EXCERPTED DATA:
__________

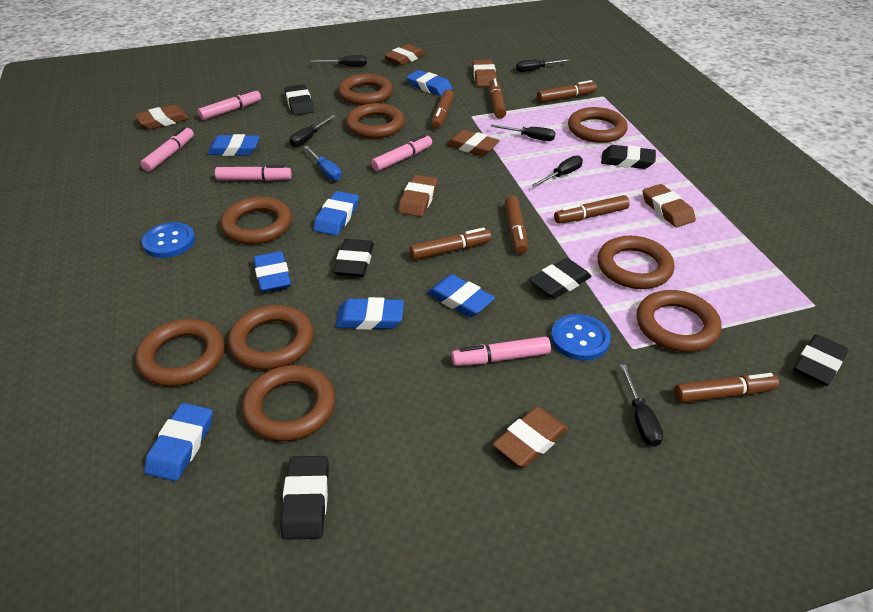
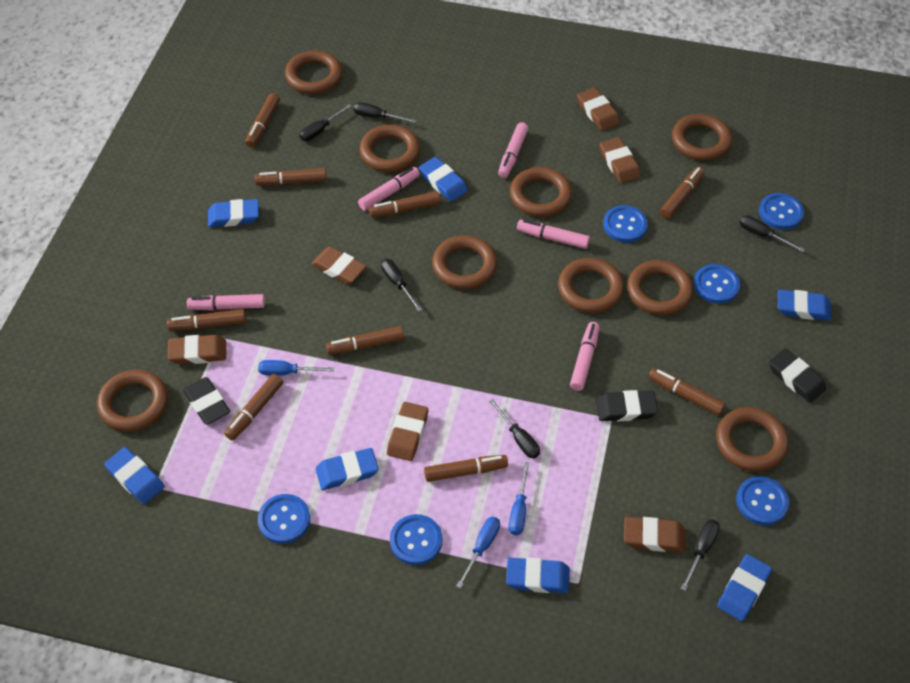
black eraser: 6 -> 3
blue button: 2 -> 6
blue screwdriver: 1 -> 3
brown eraser: 7 -> 6
brown marker: 7 -> 9

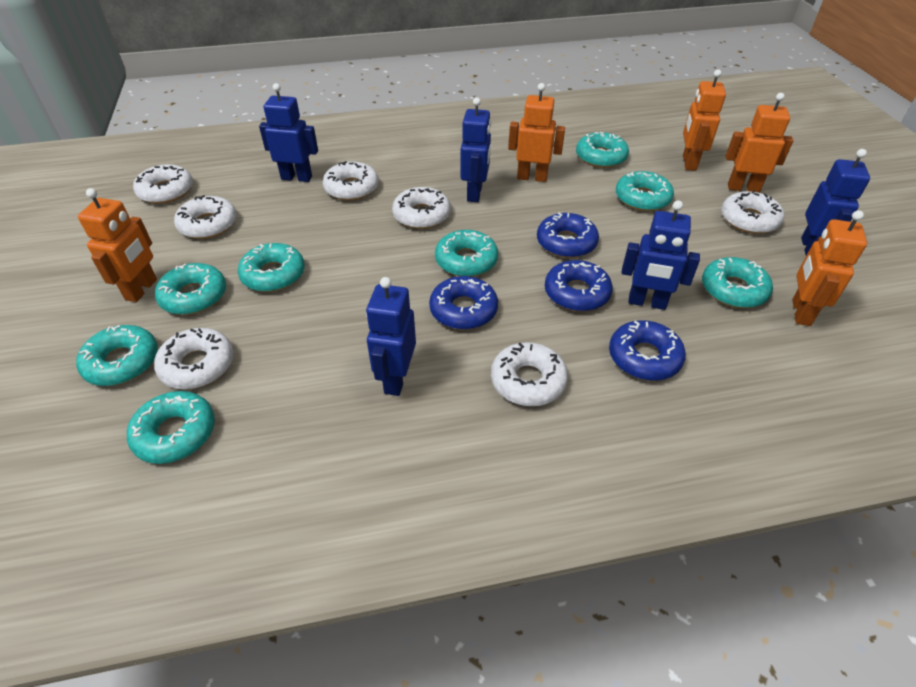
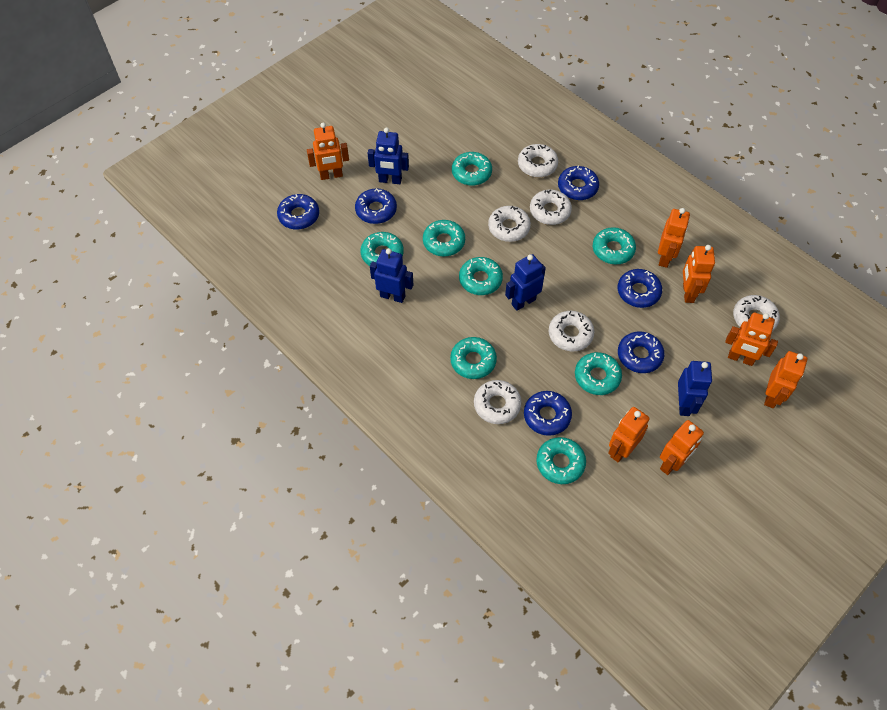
blue donut: 4 -> 6
blue robot: 5 -> 4
orange robot: 5 -> 7
white donut: 7 -> 6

__________

WHAT TO DO:
No pictures should appear in the copy. Reproduce exactly the lines from the line containing "blue button: 2 -> 6" through the last line of the data, inclusive.

PROBLEM SOLUTION:
blue button: 2 -> 6
blue screwdriver: 1 -> 3
brown eraser: 7 -> 6
brown marker: 7 -> 9

blue donut: 4 -> 6
blue robot: 5 -> 4
orange robot: 5 -> 7
white donut: 7 -> 6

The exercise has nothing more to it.